Transcribe, word for word and with nothing extra, the line containing "R6: 1.2k (+9V, SIG11) -> 56k (+9V, SIG11)" and each line that comes after it in the entries.
------------------------------
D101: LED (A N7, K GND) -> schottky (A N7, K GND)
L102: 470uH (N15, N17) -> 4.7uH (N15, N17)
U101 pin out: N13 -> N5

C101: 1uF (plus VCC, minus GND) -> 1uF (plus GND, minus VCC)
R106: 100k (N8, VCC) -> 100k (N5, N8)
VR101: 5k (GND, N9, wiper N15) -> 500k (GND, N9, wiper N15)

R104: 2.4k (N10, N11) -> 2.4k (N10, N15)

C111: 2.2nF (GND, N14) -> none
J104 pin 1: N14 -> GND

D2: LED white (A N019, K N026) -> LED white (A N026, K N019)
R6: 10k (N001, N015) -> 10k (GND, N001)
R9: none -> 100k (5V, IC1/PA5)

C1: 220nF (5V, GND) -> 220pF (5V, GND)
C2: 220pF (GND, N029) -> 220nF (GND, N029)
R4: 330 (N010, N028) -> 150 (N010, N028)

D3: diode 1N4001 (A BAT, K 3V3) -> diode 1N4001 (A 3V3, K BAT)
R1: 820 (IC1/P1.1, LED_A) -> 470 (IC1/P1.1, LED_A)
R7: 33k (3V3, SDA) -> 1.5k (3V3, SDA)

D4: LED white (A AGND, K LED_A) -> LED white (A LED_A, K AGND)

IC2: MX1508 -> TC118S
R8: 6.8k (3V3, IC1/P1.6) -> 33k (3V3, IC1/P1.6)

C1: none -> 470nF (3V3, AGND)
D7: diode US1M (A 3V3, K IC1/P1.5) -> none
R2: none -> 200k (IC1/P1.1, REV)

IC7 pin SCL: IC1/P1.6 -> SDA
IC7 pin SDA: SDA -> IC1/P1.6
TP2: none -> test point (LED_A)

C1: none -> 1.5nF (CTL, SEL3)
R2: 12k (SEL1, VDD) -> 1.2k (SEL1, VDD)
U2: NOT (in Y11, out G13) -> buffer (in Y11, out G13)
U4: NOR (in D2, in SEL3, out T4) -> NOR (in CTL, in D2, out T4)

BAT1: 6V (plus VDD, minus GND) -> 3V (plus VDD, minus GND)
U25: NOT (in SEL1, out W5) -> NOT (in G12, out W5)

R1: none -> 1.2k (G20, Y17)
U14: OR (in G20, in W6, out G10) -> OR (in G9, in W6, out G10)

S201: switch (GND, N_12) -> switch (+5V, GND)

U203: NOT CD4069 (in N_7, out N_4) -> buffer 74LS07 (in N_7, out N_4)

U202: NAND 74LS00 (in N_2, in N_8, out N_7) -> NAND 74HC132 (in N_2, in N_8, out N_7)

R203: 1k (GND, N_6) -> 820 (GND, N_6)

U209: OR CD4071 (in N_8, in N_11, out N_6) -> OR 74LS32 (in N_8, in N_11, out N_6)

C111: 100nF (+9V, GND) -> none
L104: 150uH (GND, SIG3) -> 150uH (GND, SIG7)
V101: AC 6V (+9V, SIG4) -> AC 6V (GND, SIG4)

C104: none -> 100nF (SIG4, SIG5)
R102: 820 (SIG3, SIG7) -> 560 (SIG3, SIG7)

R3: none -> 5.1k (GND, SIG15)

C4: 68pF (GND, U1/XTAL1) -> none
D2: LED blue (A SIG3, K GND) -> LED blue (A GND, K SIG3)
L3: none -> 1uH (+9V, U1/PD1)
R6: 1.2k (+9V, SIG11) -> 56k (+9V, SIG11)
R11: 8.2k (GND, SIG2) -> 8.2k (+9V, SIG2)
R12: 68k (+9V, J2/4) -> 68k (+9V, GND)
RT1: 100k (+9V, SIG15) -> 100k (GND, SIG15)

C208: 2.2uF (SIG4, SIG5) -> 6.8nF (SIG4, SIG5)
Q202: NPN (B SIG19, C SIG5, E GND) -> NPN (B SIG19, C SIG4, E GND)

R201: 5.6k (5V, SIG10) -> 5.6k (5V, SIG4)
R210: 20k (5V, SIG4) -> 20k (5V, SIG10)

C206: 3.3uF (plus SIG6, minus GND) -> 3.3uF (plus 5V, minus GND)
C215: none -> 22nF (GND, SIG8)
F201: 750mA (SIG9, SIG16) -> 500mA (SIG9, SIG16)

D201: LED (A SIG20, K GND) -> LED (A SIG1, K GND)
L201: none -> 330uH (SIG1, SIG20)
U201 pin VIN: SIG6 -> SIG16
------------------------------
WRITTEN RESPONSE:
R6: 1.2k (+9V, SIG11) -> 56k (+9V, SIG11)
R11: 8.2k (GND, SIG2) -> 8.2k (+9V, SIG2)
R12: 68k (+9V, J2/4) -> 68k (+9V, GND)
RT1: 100k (+9V, SIG15) -> 100k (GND, SIG15)

C208: 2.2uF (SIG4, SIG5) -> 6.8nF (SIG4, SIG5)
Q202: NPN (B SIG19, C SIG5, E GND) -> NPN (B SIG19, C SIG4, E GND)

R201: 5.6k (5V, SIG10) -> 5.6k (5V, SIG4)
R210: 20k (5V, SIG4) -> 20k (5V, SIG10)

C206: 3.3uF (plus SIG6, minus GND) -> 3.3uF (plus 5V, minus GND)
C215: none -> 22nF (GND, SIG8)
F201: 750mA (SIG9, SIG16) -> 500mA (SIG9, SIG16)

D201: LED (A SIG20, K GND) -> LED (A SIG1, K GND)
L201: none -> 330uH (SIG1, SIG20)
U201 pin VIN: SIG6 -> SIG16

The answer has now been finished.